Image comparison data
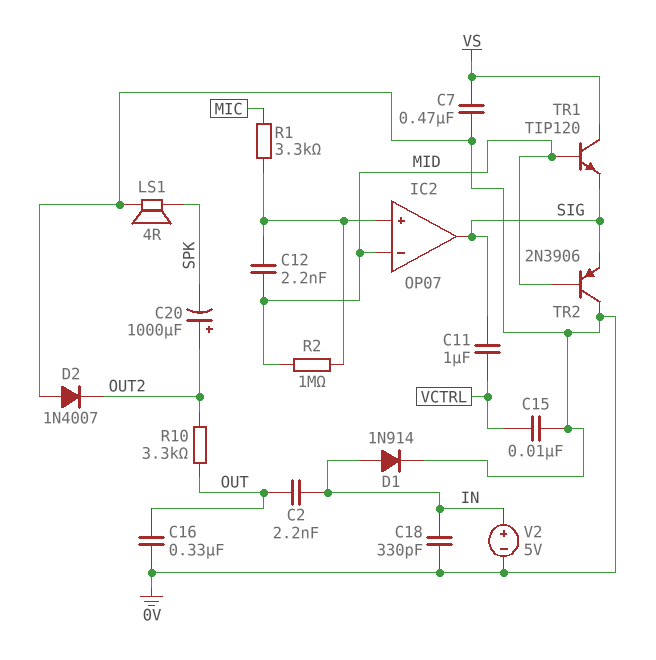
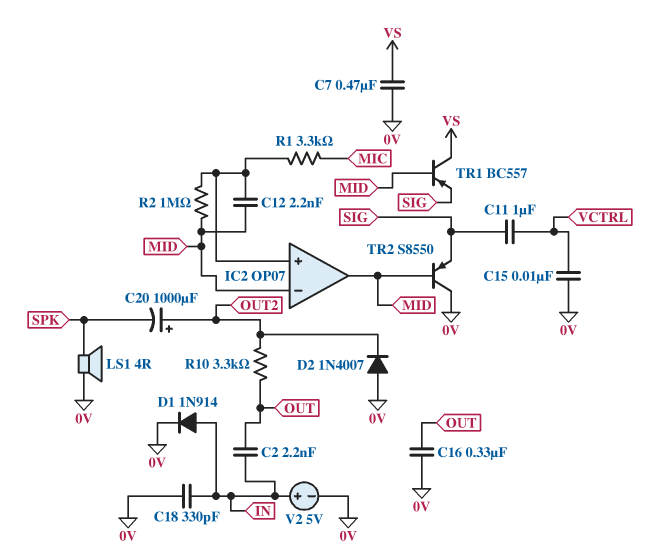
IC2 pin out: SIG -> MID
TR1: NPN TIP120 (B MID, C VS, E SIG) -> PNP BC557 (B MID, C VS, E SIG)
TR2: PNP 2N3906 (B MID, C 0V, E SIG) -> PNP S8550 (B MID, C 0V, E SIG)

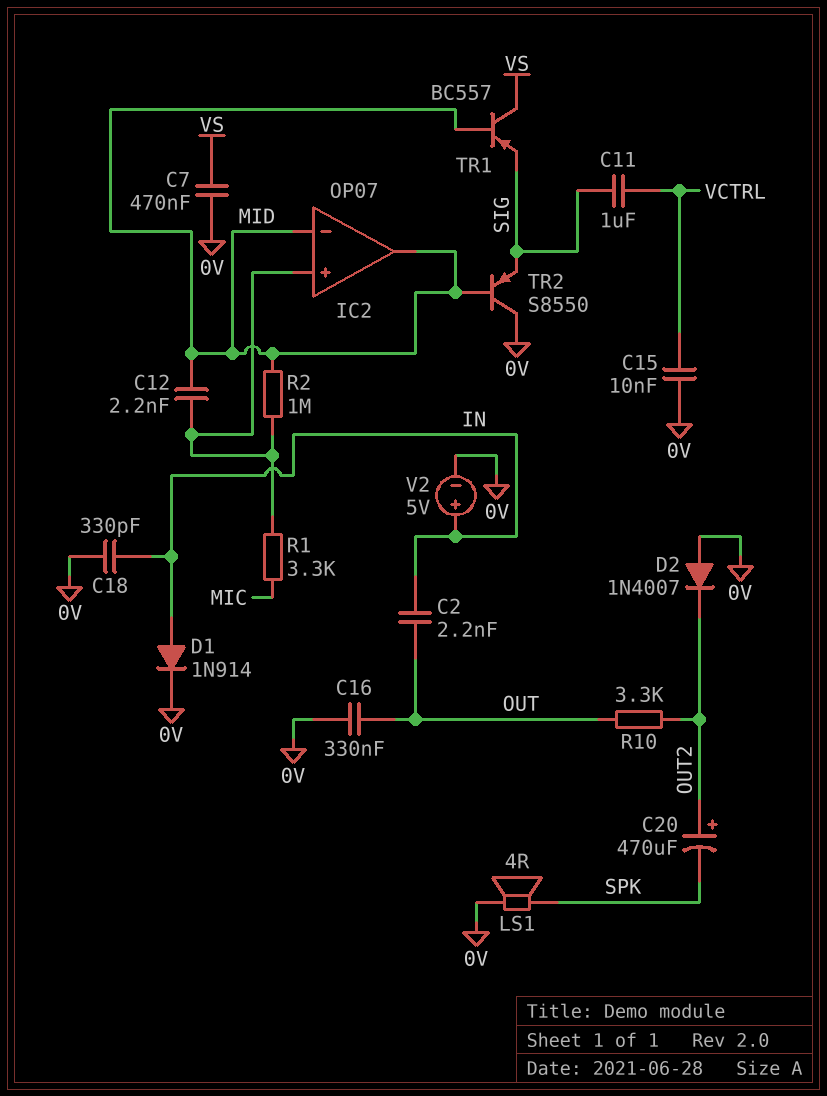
C20: 1000uF (plus OUT2, minus SPK) -> 470uF (plus OUT2, minus SPK)

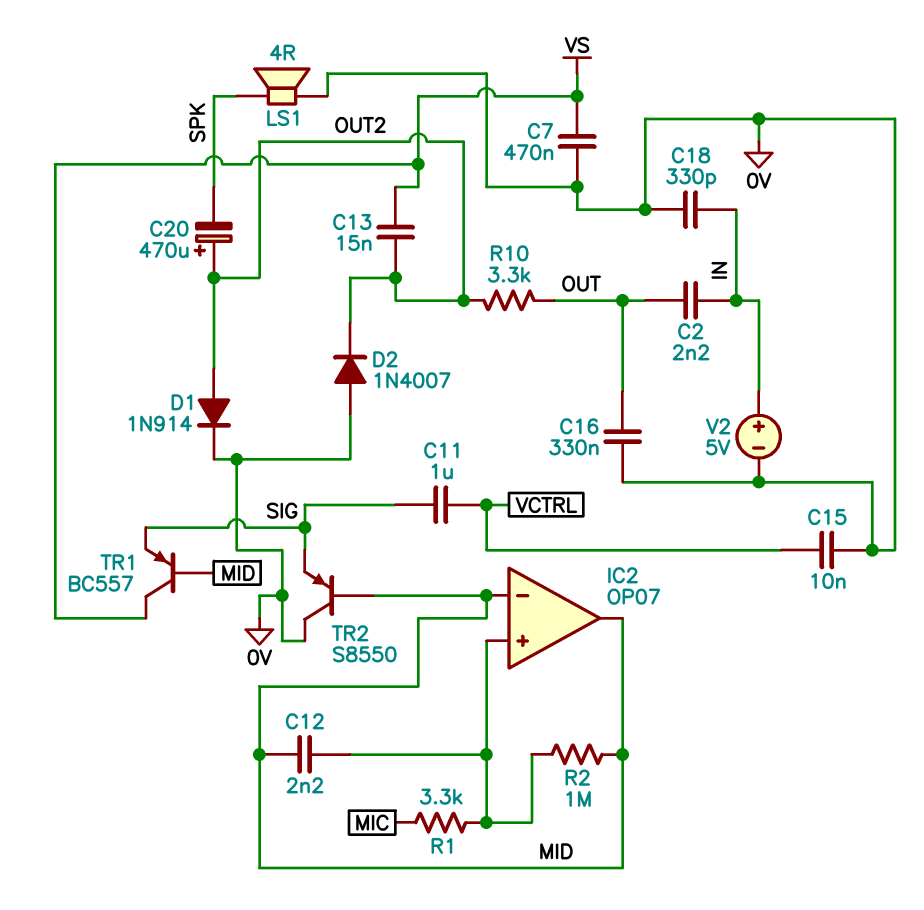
C13: none -> 15nF (OUT2, VS)
D1: diode 1N914 (A IN, K 0V) -> diode 1N914 (A OUT2, K 0V)

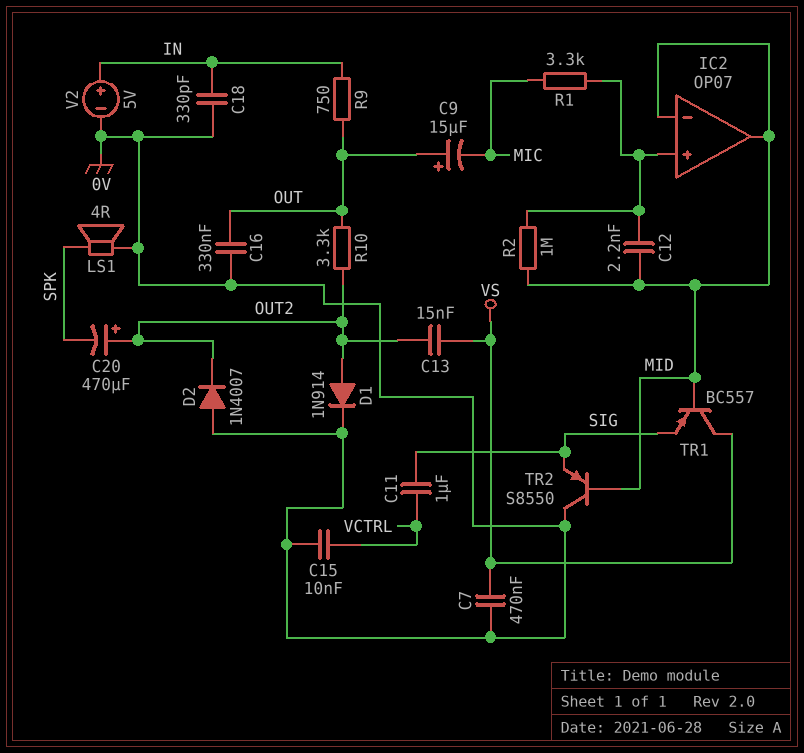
C2: 2.2nF (IN, OUT) -> none
C9: none -> 15uF (plus OUT, minus MIC)
R9: none -> 750 (IN, OUT)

_The task_
Using the data above, write out every line exactly, leaving the images behind.

_Result of the task_
IC2 pin out: SIG -> MID
TR1: NPN TIP120 (B MID, C VS, E SIG) -> PNP BC557 (B MID, C VS, E SIG)
TR2: PNP 2N3906 (B MID, C 0V, E SIG) -> PNP S8550 (B MID, C 0V, E SIG)

C20: 1000uF (plus OUT2, minus SPK) -> 470uF (plus OUT2, minus SPK)

C13: none -> 15nF (OUT2, VS)
D1: diode 1N914 (A IN, K 0V) -> diode 1N914 (A OUT2, K 0V)

C2: 2.2nF (IN, OUT) -> none
C9: none -> 15uF (plus OUT, minus MIC)
R9: none -> 750 (IN, OUT)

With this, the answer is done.